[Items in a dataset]
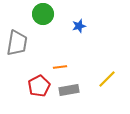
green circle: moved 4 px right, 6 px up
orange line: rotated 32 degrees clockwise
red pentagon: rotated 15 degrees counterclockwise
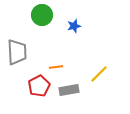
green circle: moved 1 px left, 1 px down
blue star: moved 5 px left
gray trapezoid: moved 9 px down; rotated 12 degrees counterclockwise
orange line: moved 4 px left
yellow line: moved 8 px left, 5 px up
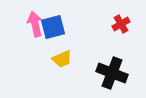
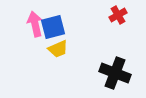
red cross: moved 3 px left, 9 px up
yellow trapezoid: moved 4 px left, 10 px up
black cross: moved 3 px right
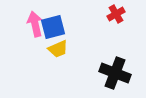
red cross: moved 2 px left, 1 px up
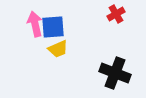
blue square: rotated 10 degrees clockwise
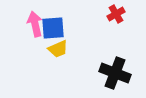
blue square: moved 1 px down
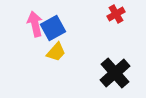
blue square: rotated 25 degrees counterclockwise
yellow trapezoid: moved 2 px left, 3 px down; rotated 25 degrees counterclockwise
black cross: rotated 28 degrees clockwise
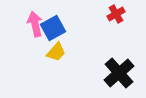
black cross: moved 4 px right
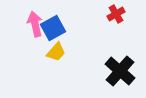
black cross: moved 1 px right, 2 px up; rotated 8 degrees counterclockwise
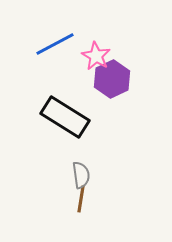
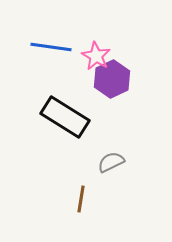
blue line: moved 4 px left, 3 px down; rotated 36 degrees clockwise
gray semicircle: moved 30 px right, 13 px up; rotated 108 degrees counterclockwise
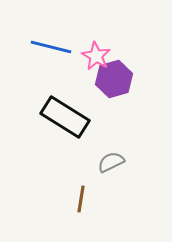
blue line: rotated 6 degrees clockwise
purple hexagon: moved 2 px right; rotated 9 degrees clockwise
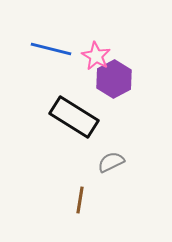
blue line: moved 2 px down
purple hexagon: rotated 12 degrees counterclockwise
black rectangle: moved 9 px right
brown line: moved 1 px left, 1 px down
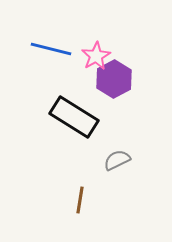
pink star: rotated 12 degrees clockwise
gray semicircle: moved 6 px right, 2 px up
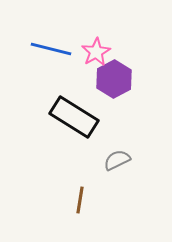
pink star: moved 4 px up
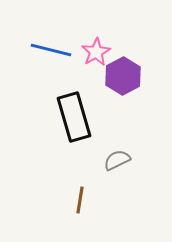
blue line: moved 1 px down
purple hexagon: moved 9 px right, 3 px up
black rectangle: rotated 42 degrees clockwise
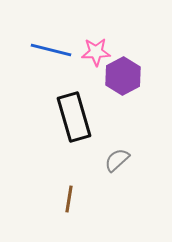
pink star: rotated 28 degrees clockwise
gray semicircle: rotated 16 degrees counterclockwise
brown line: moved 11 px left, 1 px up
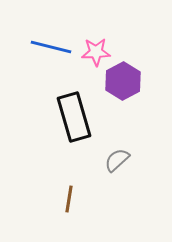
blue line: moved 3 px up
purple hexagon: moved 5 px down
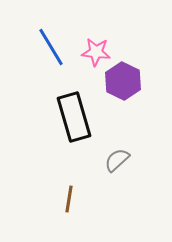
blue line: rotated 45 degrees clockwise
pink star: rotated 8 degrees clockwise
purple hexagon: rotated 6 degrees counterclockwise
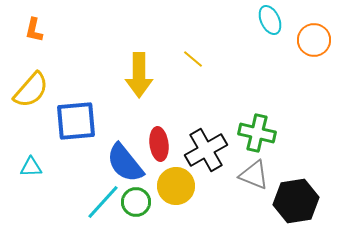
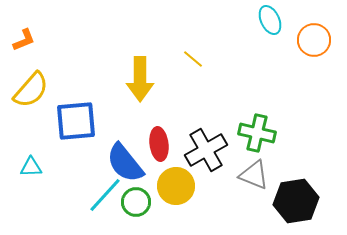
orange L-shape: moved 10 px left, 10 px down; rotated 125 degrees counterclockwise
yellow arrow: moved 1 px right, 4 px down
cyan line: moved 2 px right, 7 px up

### Task directions
Print every line of the items above verbatim, in their original order. Omit the picture markers from your output.

### Exercise result
green circle: moved 4 px right, 6 px up
orange line: rotated 32 degrees clockwise
red pentagon: rotated 15 degrees counterclockwise
green circle: moved 1 px left, 1 px down
blue star: moved 5 px left
gray trapezoid: moved 9 px down; rotated 12 degrees counterclockwise
orange line: moved 4 px left
yellow line: moved 8 px left, 5 px up
red cross: moved 3 px left, 9 px up
yellow trapezoid: moved 4 px left, 10 px up
black cross: moved 3 px right
red cross: moved 2 px left, 1 px up
blue square: rotated 10 degrees clockwise
blue square: moved 1 px down
blue square: rotated 25 degrees counterclockwise
yellow trapezoid: moved 2 px left, 3 px down; rotated 25 degrees counterclockwise
black cross: rotated 28 degrees clockwise
black cross: moved 4 px right
black cross: moved 1 px right, 2 px up; rotated 8 degrees counterclockwise
blue line: moved 4 px left, 3 px down; rotated 36 degrees clockwise
gray semicircle: moved 30 px right, 13 px up; rotated 108 degrees counterclockwise
blue line: rotated 6 degrees clockwise
purple hexagon: moved 2 px right; rotated 9 degrees clockwise
blue line: moved 2 px down
purple hexagon: rotated 12 degrees counterclockwise
black rectangle: moved 9 px right
brown line: moved 1 px left, 1 px down
pink star: rotated 12 degrees clockwise
gray semicircle: moved 6 px right, 2 px up
pink star: moved 4 px up
blue line: moved 1 px down
purple hexagon: moved 9 px right, 3 px up
black rectangle: rotated 42 degrees clockwise
pink star: rotated 28 degrees clockwise
gray semicircle: rotated 16 degrees counterclockwise
brown line: moved 11 px left, 1 px up
blue line: moved 3 px up
purple hexagon: moved 5 px down
blue line: rotated 45 degrees clockwise
pink star: rotated 8 degrees clockwise
purple hexagon: rotated 6 degrees counterclockwise
orange L-shape: moved 10 px left, 10 px down; rotated 125 degrees counterclockwise
yellow arrow: moved 1 px right, 4 px down
cyan line: moved 2 px right, 7 px up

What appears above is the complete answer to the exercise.